#### INPUT MATERIAL

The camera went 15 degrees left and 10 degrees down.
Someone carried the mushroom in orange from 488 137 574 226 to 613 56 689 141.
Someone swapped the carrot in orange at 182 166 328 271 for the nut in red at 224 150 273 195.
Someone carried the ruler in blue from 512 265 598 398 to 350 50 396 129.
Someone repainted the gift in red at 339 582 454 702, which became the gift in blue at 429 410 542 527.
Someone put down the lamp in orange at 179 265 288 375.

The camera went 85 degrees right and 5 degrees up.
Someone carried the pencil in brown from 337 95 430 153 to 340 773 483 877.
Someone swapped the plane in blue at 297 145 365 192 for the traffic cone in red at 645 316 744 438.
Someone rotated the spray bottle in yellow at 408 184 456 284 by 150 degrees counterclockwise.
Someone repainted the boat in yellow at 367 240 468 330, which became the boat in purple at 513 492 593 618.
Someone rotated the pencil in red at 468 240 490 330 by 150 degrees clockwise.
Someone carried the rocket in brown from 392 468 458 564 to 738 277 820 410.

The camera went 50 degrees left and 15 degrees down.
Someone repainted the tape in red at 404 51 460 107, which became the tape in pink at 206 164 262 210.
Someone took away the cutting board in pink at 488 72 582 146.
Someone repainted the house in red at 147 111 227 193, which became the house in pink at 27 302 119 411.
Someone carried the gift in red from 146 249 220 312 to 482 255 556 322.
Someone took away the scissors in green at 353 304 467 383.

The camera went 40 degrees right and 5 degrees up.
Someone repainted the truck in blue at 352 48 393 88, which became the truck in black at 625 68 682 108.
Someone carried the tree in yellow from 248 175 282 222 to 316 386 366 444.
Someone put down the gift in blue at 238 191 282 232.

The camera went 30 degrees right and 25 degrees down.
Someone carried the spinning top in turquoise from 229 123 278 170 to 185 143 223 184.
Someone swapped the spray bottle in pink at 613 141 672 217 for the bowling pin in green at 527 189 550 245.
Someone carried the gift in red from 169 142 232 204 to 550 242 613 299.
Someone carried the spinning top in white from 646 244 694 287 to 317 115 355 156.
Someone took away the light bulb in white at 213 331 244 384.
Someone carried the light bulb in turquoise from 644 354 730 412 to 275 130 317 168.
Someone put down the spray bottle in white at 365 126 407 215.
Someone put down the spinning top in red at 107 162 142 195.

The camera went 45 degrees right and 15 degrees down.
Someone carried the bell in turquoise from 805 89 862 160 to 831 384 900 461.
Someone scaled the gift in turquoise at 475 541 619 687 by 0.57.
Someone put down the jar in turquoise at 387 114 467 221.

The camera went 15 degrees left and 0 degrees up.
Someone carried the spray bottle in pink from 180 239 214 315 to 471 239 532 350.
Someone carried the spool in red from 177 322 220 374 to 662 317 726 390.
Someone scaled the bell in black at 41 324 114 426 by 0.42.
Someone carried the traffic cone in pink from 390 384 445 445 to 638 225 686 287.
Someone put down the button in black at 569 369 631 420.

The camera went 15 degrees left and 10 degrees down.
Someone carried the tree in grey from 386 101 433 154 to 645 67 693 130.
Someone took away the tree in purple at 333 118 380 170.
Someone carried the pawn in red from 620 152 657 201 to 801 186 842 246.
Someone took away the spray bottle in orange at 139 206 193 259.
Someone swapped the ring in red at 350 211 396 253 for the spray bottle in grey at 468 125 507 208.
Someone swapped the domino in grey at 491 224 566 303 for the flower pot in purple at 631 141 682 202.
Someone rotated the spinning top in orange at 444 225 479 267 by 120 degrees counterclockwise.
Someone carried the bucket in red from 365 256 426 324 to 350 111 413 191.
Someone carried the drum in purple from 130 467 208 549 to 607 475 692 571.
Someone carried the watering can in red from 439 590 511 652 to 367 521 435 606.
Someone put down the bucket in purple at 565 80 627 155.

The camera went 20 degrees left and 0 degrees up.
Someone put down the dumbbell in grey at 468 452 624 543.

#### TASK DETAILS
Of the lines above, extract only those from the line with "Someone carried the ruler" to the line with "Someone repainted the gift", both included, exactly as written.

#### TASK ANSWER
Someone carried the ruler in blue from 512 265 598 398 to 350 50 396 129.
Someone repainted the gift in red at 339 582 454 702, which became the gift in blue at 429 410 542 527.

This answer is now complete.